How to complete this task:
Each record that comes next should be output exactly; pictures do not belong in the copy.

Entries supplied:

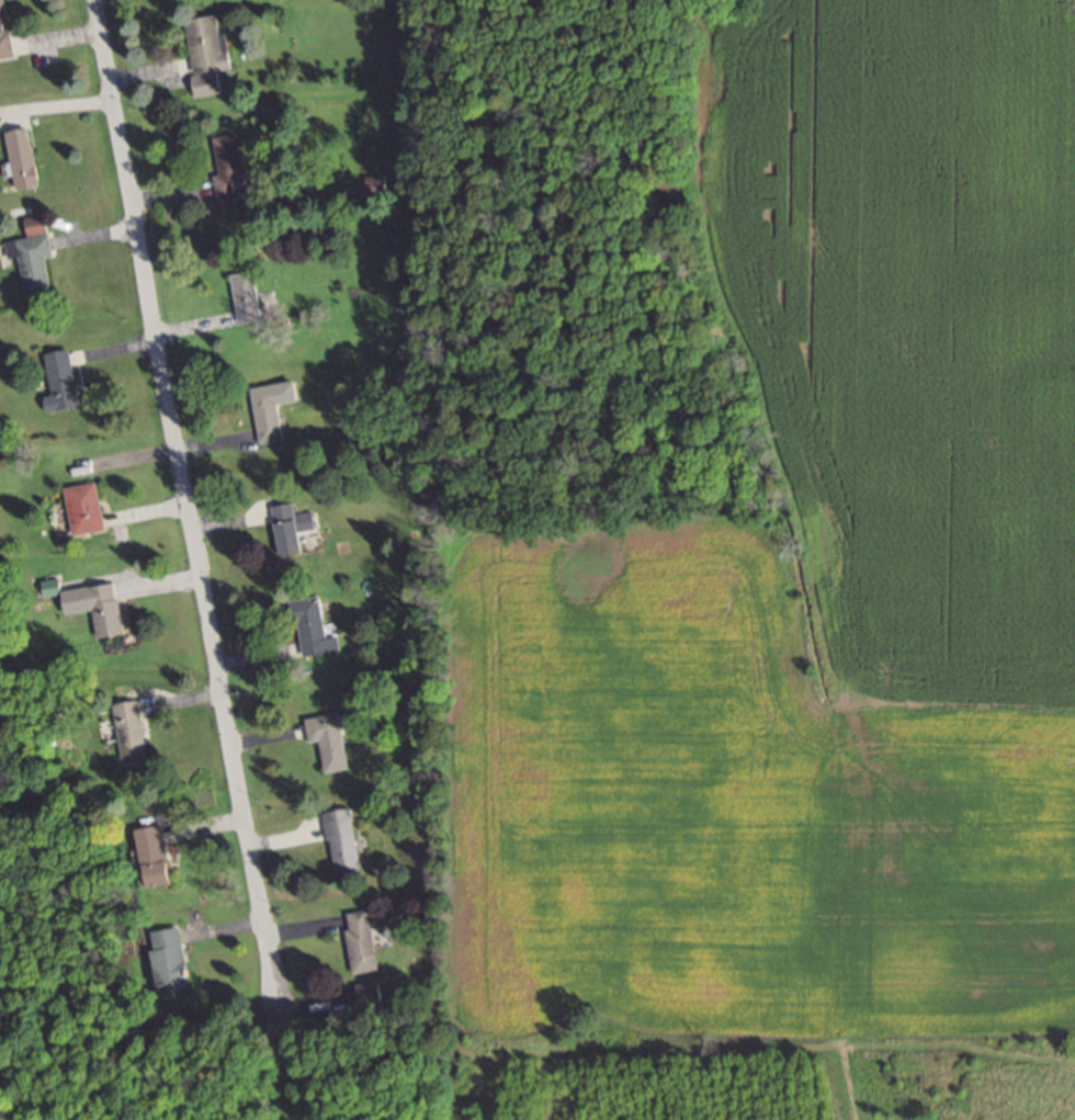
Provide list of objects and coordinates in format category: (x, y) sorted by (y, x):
building: (4, 31)
building: (207, 44)
building: (21, 157)
building: (231, 171)
building: (33, 253)
building: (248, 295)
building: (64, 380)
building: (273, 407)
road: (185, 502)
building: (85, 506)
building: (293, 526)
building: (106, 609)
building: (314, 626)
building: (132, 730)
building: (328, 738)
building: (342, 839)
building: (158, 855)
building: (362, 940)
building: (174, 963)
building: (370, 992)
building: (400, 994)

Result of the exercise:
Provide list of objects and coordinates in format category: (x, y) sorted by (y, x):
building: (4, 31)
building: (207, 44)
building: (21, 157)
building: (231, 171)
building: (33, 253)
building: (248, 295)
building: (64, 380)
building: (273, 407)
road: (185, 502)
building: (85, 506)
building: (293, 526)
building: (106, 609)
building: (314, 626)
building: (132, 730)
building: (328, 738)
building: (342, 839)
building: (158, 855)
building: (362, 940)
building: (174, 963)
building: (370, 992)
building: (400, 994)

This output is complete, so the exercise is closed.